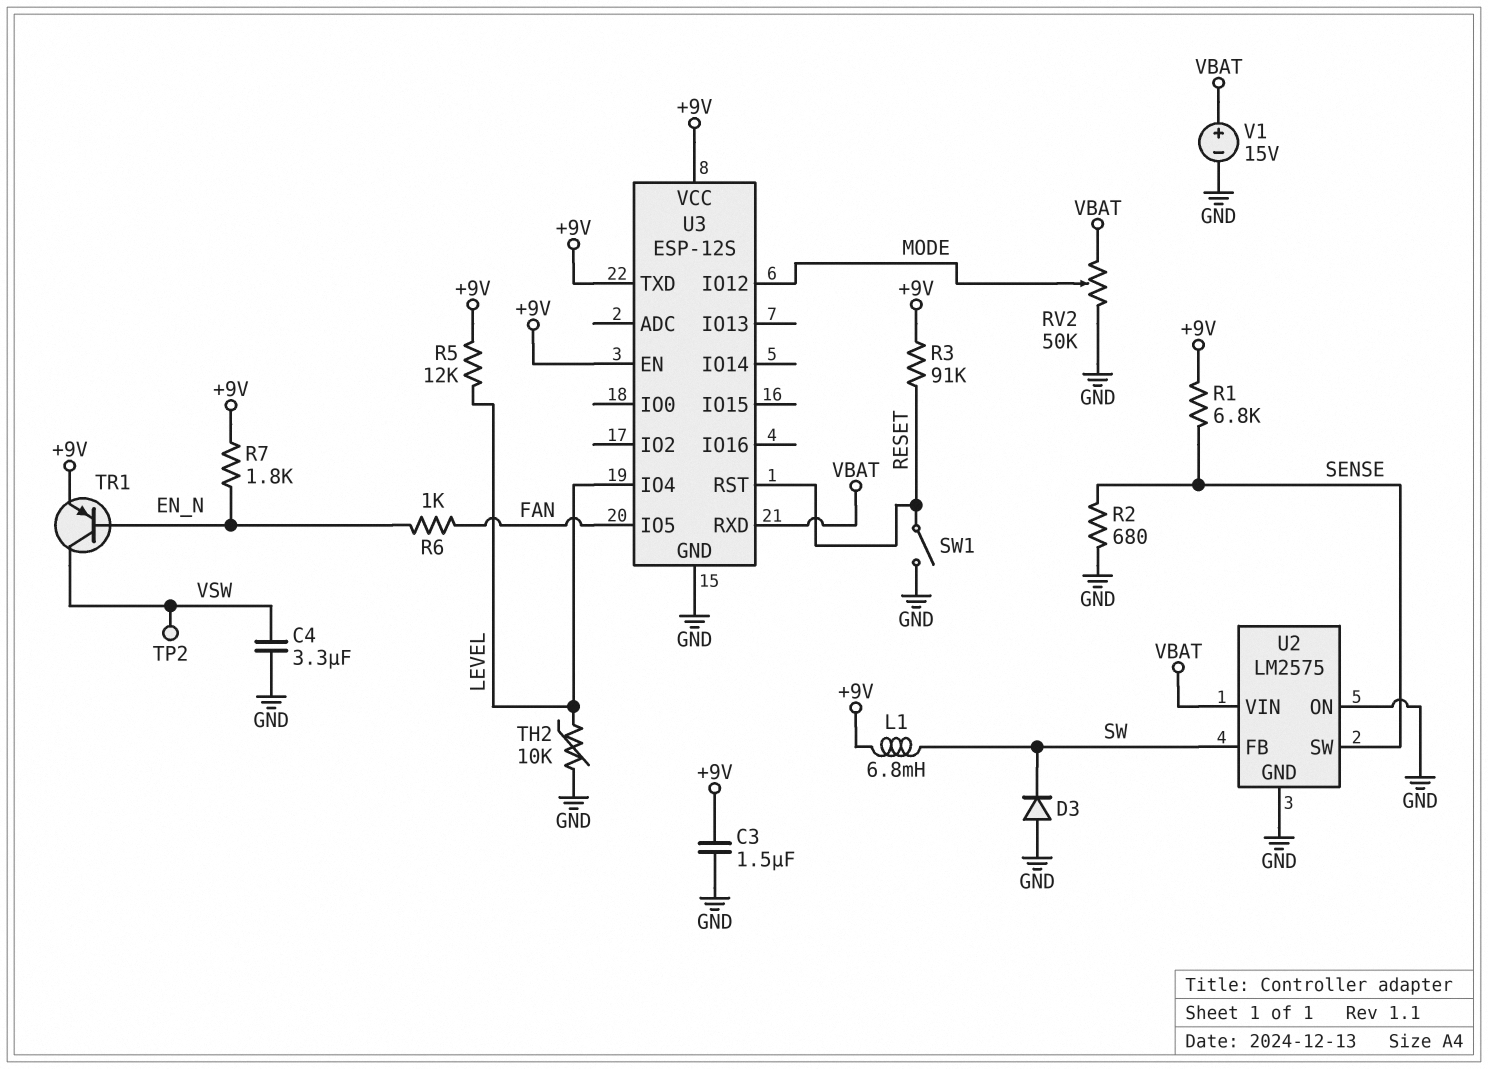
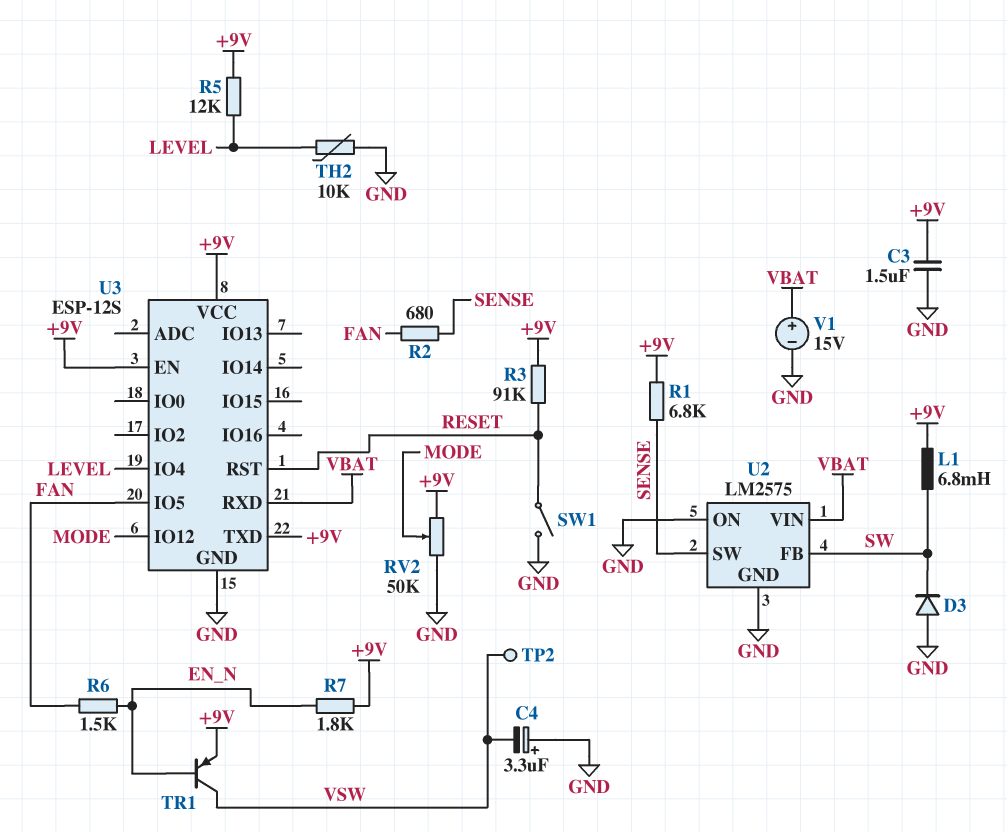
C4: 3.3uF (GND, VSW) -> 3.3uF (plus GND, minus VSW)
R2: 680 (GND, SENSE) -> 680 (FAN, SENSE)
R6: 1k (EN_N, FAN) -> 1.5k (EN_N, FAN)
RV2: 50k (GND, VBAT, wiper MODE) -> 50k (+9V, GND, wiper MODE)

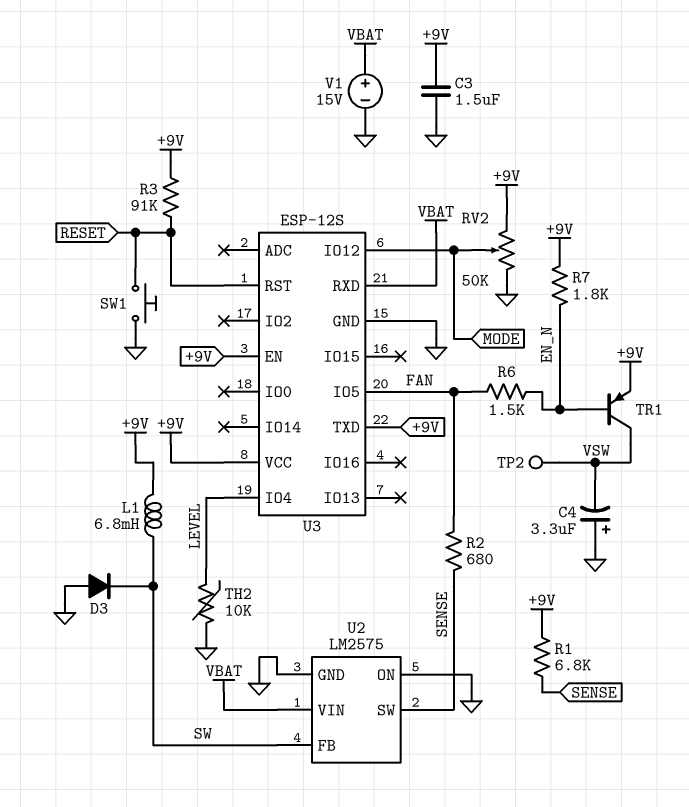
R5: 12k (+9V, LEVEL) -> none
SW1: switch (GND, RESET) -> button (GND, RESET)

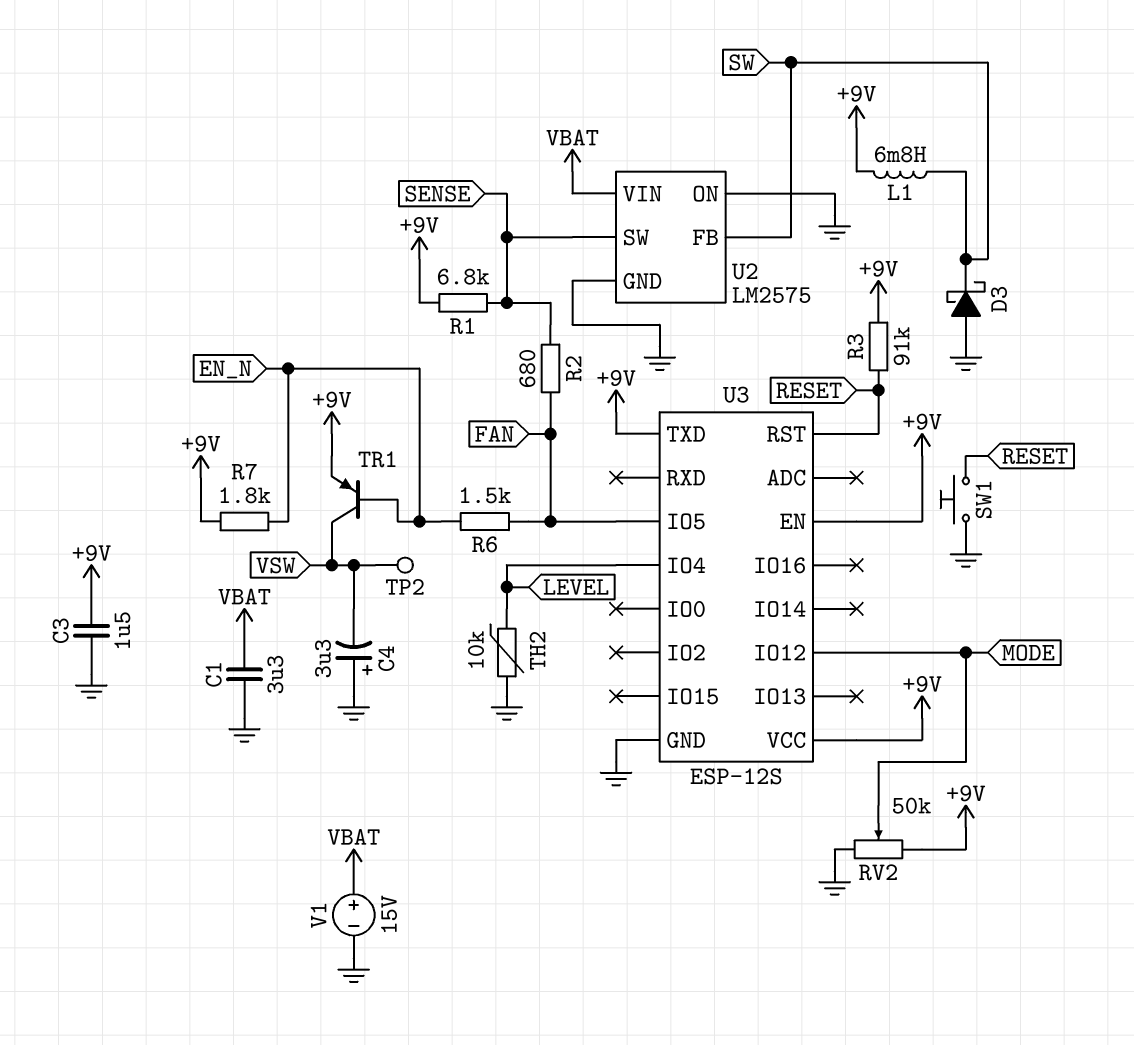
C1: none -> 3.3uF (GND, VBAT)
D3: diode (A GND, K SW) -> schottky (A GND, K SW)
U3 pin RXD: VBAT -> none

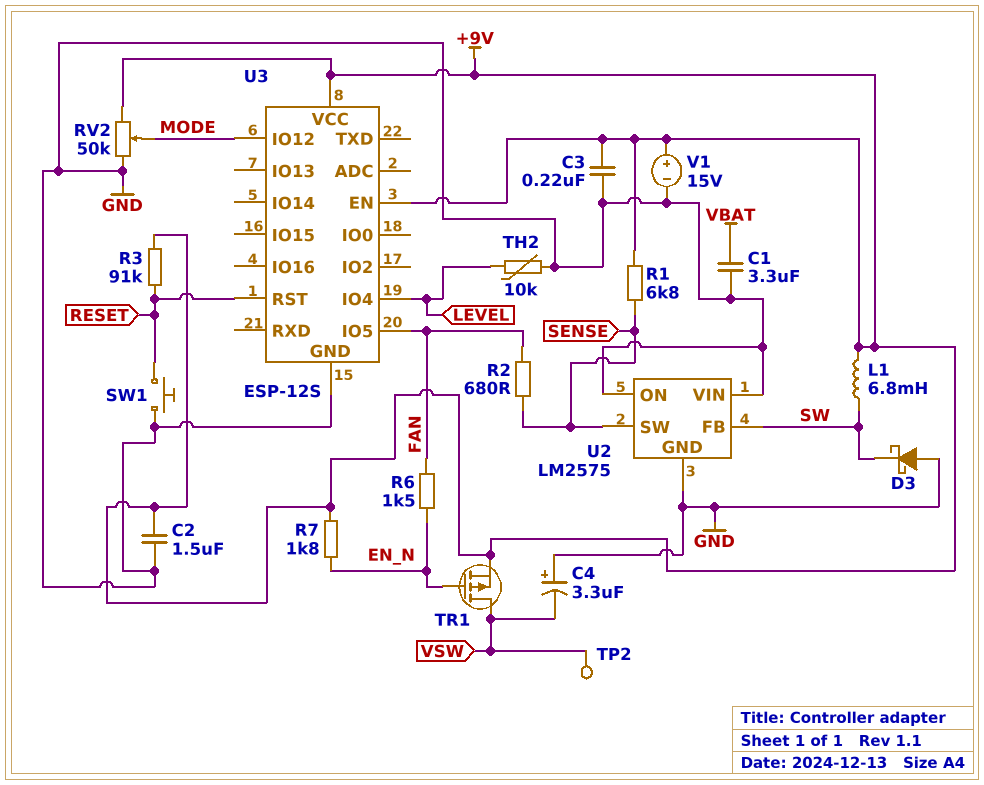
C2: none -> 1.5uF (+9V, GND)
C3: 1.5uF (+9V, GND) -> 220nF (+9V, GND)
TR1: PNP (B EN_N, C VSW, E +9V) -> PMOS (G EN_N, D VSW, S +9V)
U2 pin VIN: VBAT -> GND
U3 pin TXD: +9V -> none
V1: 15V (plus VBAT, minus GND) -> 15V (plus +9V, minus GND)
#####
→ **Work to complete**:
Word for word, retype the lines from the one with "U3 pin RXD: VBAT -> none" through the final line of the data, both included. No pictures belong in the copy.

→ **Your response**:
U3 pin RXD: VBAT -> none

C2: none -> 1.5uF (+9V, GND)
C3: 1.5uF (+9V, GND) -> 220nF (+9V, GND)
TR1: PNP (B EN_N, C VSW, E +9V) -> PMOS (G EN_N, D VSW, S +9V)
U2 pin VIN: VBAT -> GND
U3 pin TXD: +9V -> none
V1: 15V (plus VBAT, minus GND) -> 15V (plus +9V, minus GND)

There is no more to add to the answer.